Source data >>
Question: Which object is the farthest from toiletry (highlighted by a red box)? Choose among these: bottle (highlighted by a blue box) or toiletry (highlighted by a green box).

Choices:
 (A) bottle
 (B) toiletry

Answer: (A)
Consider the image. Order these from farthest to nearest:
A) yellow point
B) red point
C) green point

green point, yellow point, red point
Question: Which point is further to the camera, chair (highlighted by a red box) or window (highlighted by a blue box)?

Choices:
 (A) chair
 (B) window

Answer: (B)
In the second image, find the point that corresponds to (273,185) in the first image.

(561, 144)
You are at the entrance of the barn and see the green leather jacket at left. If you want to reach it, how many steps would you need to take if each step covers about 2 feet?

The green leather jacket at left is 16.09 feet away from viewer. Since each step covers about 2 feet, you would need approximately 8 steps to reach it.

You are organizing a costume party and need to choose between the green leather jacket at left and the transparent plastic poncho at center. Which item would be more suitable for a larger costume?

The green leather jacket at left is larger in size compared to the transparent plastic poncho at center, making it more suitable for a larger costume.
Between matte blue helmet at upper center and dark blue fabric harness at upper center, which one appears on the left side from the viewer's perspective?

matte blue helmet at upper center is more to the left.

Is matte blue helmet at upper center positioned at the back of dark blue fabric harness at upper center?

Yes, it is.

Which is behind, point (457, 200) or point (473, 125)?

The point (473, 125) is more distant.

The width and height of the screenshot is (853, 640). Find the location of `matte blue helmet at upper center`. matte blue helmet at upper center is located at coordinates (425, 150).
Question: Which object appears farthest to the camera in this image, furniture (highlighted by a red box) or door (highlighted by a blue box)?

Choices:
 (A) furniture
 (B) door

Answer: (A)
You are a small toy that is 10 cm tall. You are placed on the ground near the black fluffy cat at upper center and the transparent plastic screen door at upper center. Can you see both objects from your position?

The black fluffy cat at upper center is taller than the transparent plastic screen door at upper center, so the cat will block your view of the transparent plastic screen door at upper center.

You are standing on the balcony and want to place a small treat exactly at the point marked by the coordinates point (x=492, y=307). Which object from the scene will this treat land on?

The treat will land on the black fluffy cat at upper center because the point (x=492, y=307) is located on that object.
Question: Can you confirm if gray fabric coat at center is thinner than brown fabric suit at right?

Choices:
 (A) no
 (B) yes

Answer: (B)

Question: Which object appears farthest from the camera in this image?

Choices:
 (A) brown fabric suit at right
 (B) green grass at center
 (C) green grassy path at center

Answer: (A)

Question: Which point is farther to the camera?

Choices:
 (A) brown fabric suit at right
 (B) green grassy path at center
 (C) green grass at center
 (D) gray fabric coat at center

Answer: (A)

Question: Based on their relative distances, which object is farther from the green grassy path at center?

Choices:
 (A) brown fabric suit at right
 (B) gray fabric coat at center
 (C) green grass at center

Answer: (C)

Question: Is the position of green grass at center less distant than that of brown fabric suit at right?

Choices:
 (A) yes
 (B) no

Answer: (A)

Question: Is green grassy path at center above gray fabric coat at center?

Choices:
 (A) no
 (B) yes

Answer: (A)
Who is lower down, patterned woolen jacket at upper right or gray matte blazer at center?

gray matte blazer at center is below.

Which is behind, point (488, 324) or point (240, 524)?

What you will do >> Reproduce the records above verbatim, with every line unchanged and in its original order.

Worked solution >>
Question: Which object is the farthest from toiletry (highlighted by a red box)? Choose among these: bottle (highlighted by a blue box) or toiletry (highlighted by a green box).

Choices:
 (A) bottle
 (B) toiletry

Answer: (A)
Consider the image. Order these from farthest to nearest:
A) yellow point
B) red point
C) green point

green point, yellow point, red point
Question: Which point is further to the camera, chair (highlighted by a red box) or window (highlighted by a blue box)?

Choices:
 (A) chair
 (B) window

Answer: (B)
In the second image, find the point that corresponds to (273,185) in the first image.

(561, 144)
You are at the entrance of the barn and see the green leather jacket at left. If you want to reach it, how many steps would you need to take if each step covers about 2 feet?

The green leather jacket at left is 16.09 feet away from viewer. Since each step covers about 2 feet, you would need approximately 8 steps to reach it.

You are organizing a costume party and need to choose between the green leather jacket at left and the transparent plastic poncho at center. Which item would be more suitable for a larger costume?

The green leather jacket at left is larger in size compared to the transparent plastic poncho at center, making it more suitable for a larger costume.
Between matte blue helmet at upper center and dark blue fabric harness at upper center, which one appears on the left side from the viewer's perspective?

matte blue helmet at upper center is more to the left.

Is matte blue helmet at upper center positioned at the back of dark blue fabric harness at upper center?

Yes, it is.

Which is behind, point (457, 200) or point (473, 125)?

The point (473, 125) is more distant.

The width and height of the screenshot is (853, 640). Find the location of `matte blue helmet at upper center`. matte blue helmet at upper center is located at coordinates (425, 150).
Question: Which object appears farthest to the camera in this image, furniture (highlighted by a red box) or door (highlighted by a blue box)?

Choices:
 (A) furniture
 (B) door

Answer: (A)
You are a small toy that is 10 cm tall. You are placed on the ground near the black fluffy cat at upper center and the transparent plastic screen door at upper center. Can you see both objects from your position?

The black fluffy cat at upper center is taller than the transparent plastic screen door at upper center, so the cat will block your view of the transparent plastic screen door at upper center.

You are standing on the balcony and want to place a small treat exactly at the point marked by the coordinates point (x=492, y=307). Which object from the scene will this treat land on?

The treat will land on the black fluffy cat at upper center because the point (x=492, y=307) is located on that object.
Question: Can you confirm if gray fabric coat at center is thinner than brown fabric suit at right?

Choices:
 (A) no
 (B) yes

Answer: (B)

Question: Which object appears farthest from the camera in this image?

Choices:
 (A) brown fabric suit at right
 (B) green grass at center
 (C) green grassy path at center

Answer: (A)

Question: Which point is farther to the camera?

Choices:
 (A) brown fabric suit at right
 (B) green grassy path at center
 (C) green grass at center
 (D) gray fabric coat at center

Answer: (A)

Question: Based on their relative distances, which object is farther from the green grassy path at center?

Choices:
 (A) brown fabric suit at right
 (B) gray fabric coat at center
 (C) green grass at center

Answer: (C)

Question: Is the position of green grass at center less distant than that of brown fabric suit at right?

Choices:
 (A) yes
 (B) no

Answer: (A)

Question: Is green grassy path at center above gray fabric coat at center?

Choices:
 (A) no
 (B) yes

Answer: (A)
Who is lower down, patterned woolen jacket at upper right or gray matte blazer at center?

gray matte blazer at center is below.

Which is behind, point (488, 324) or point (240, 524)?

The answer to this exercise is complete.